TASK BRIEF → Exactly as they appear, copy the lines from the one holding "yellow star [456,188,498,224]" through the end of the records, leaving pictures out.

====== SOURCE RECORDS ======

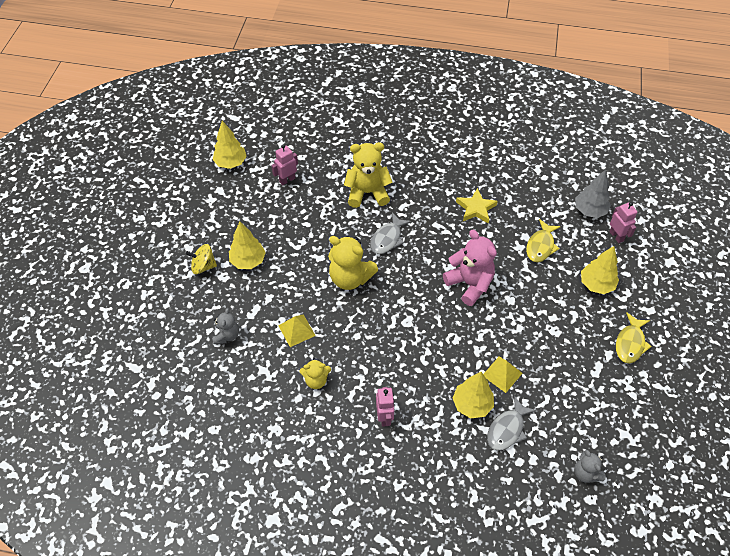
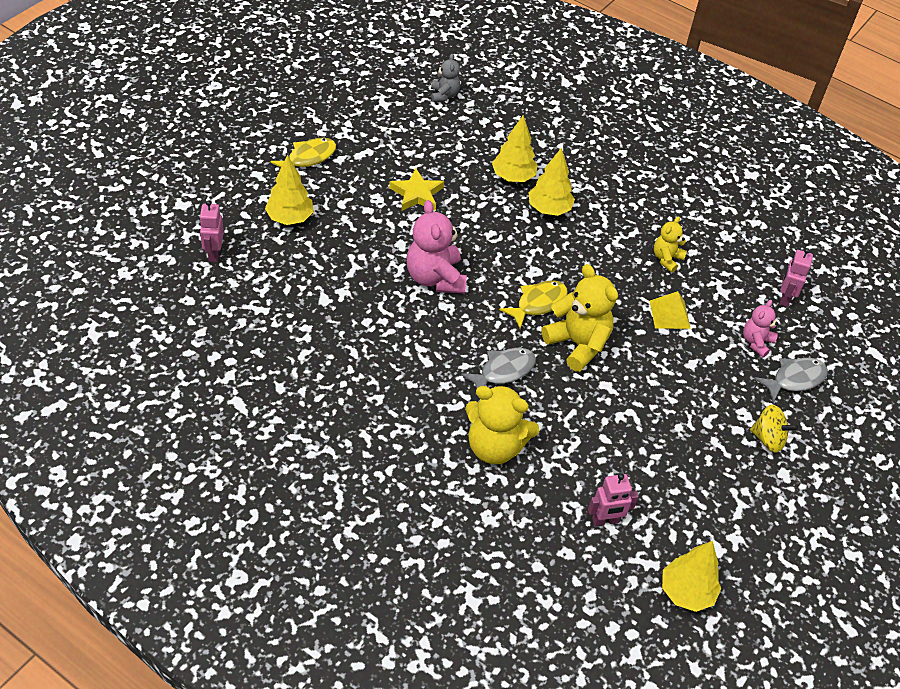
camera: 160 degrees left, 5 degrees down
grey teddy bear [213,308,239,344] -> pink teddy bear [743,300,778,358]
yellow tree [229,222,266,269] -> yellow tree moved to [528,148,575,216]
yellow teddy bear [299,358,331,389] -> yellow teddy bear turned 75 degrees counterclockwise [654,216,687,273]
pink robot [376,387,394,427] -> pink robot moved to [780,248,813,307]
yellow star [456,188,498,224] -> yellow star moved to [389,168,444,211]
yellow pyramid [483,356,522,393] -> none
grey fish [487,396,536,451] -> grey fish moved to [754,358,828,402]
yellow fish [526,219,561,262] -> yellow fish moved to [499,280,567,329]
grey tree [575,169,611,218] -> none

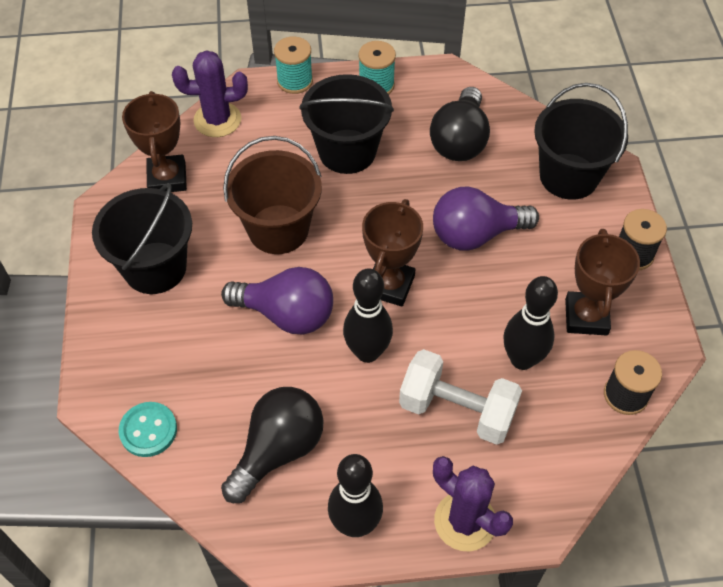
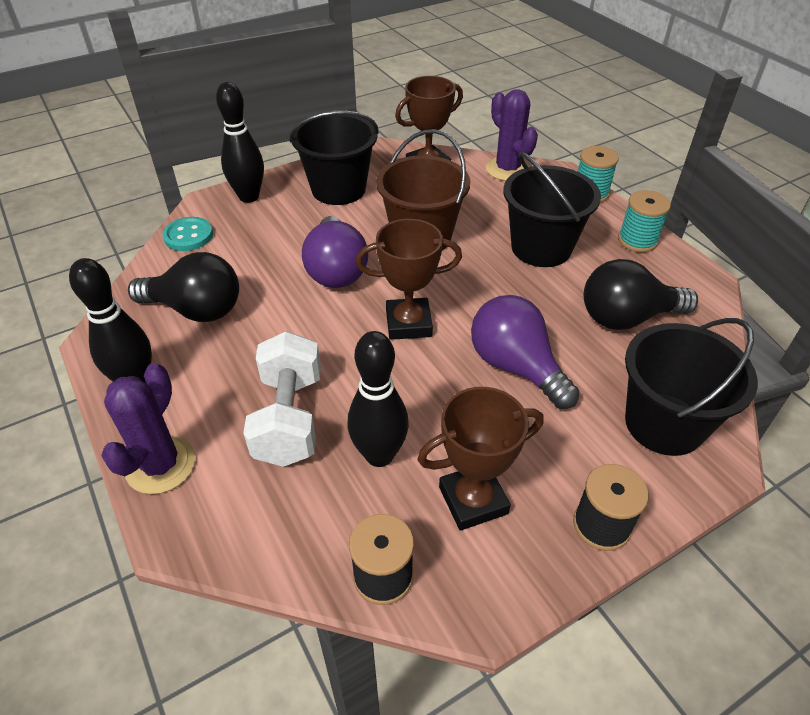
camera: 65 degrees right, 10 degrees down
black bowling pin [343,268,393,363] -> black bowling pin moved to [216,82,264,203]

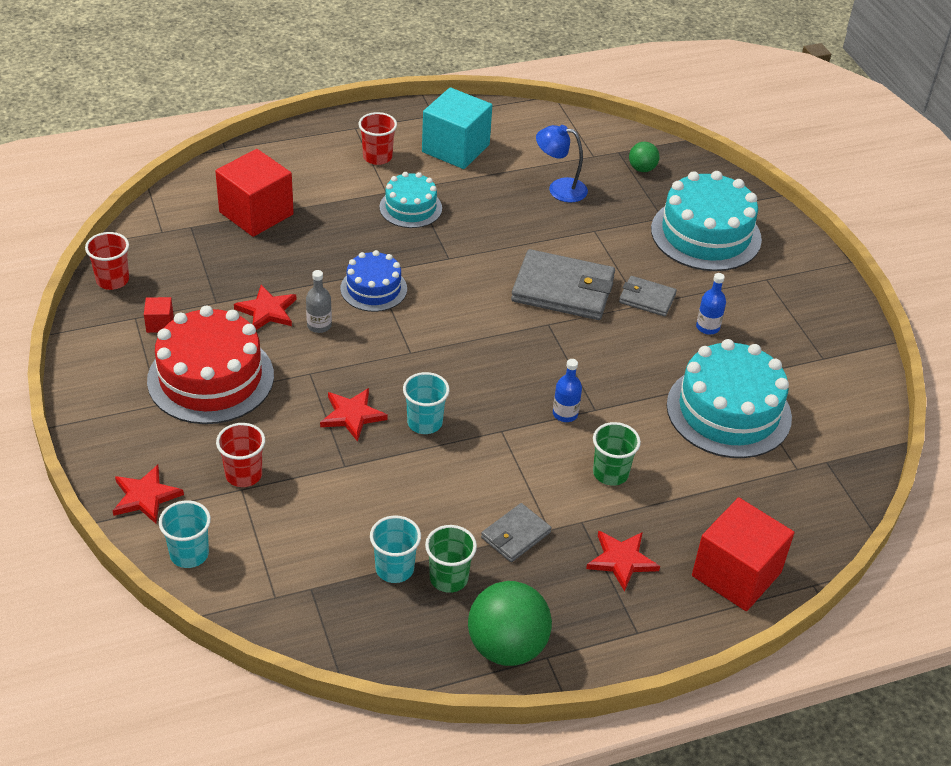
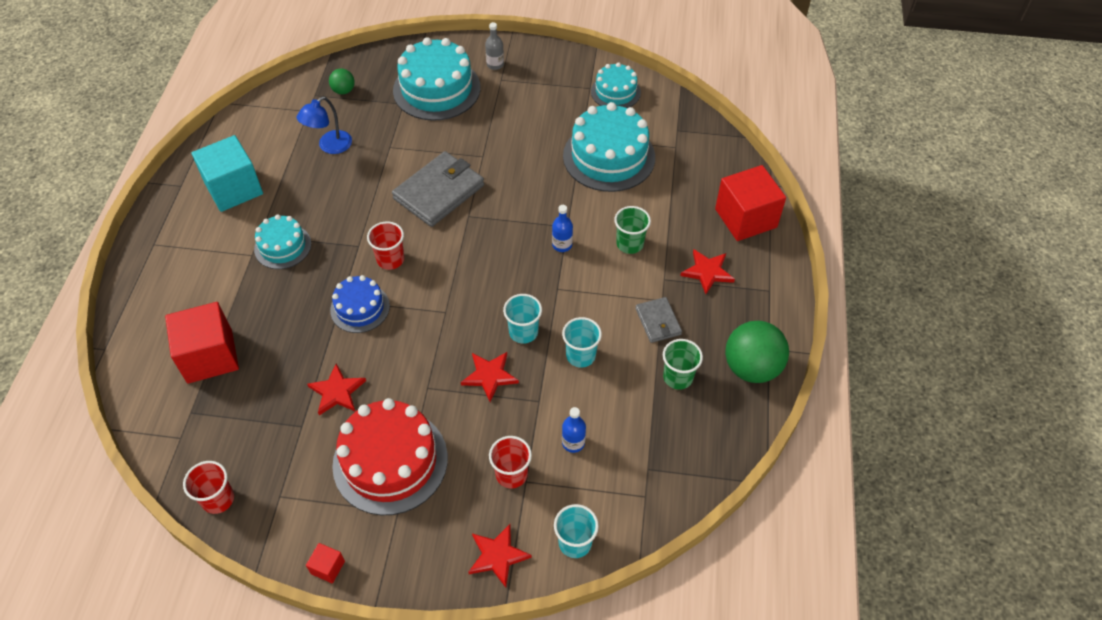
camera: 60 degrees left, 10 degrees up
red cube [144,297,174,333] -> red cube moved to [306,543,345,584]
grey bottle [306,270,332,333] -> grey bottle moved to [485,22,504,70]
red cup [358,112,397,165] -> red cup moved to [367,221,404,270]
turquoise cup [370,515,421,583] -> turquoise cup moved to [562,317,602,368]
grey wallet [619,276,677,316] -> none
blue bottle [696,273,726,335] -> blue bottle moved to [562,407,586,453]
none -> turquoise cake [591,62,641,108]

======

EXERCISE OUTPUT →
yellow star [456,188,498,224] -> yellow star moved to [389,168,444,211]
yellow pyramid [483,356,522,393] -> none
grey fish [487,396,536,451] -> grey fish moved to [754,358,828,402]
yellow fish [526,219,561,262] -> yellow fish moved to [499,280,567,329]
grey tree [575,169,611,218] -> none

camera: 65 degrees right, 10 degrees down
black bowling pin [343,268,393,363] -> black bowling pin moved to [216,82,264,203]

camera: 60 degrees left, 10 degrees up
red cube [144,297,174,333] -> red cube moved to [306,543,345,584]
grey bottle [306,270,332,333] -> grey bottle moved to [485,22,504,70]
red cup [358,112,397,165] -> red cup moved to [367,221,404,270]
turquoise cup [370,515,421,583] -> turquoise cup moved to [562,317,602,368]
grey wallet [619,276,677,316] -> none
blue bottle [696,273,726,335] -> blue bottle moved to [562,407,586,453]
none -> turquoise cake [591,62,641,108]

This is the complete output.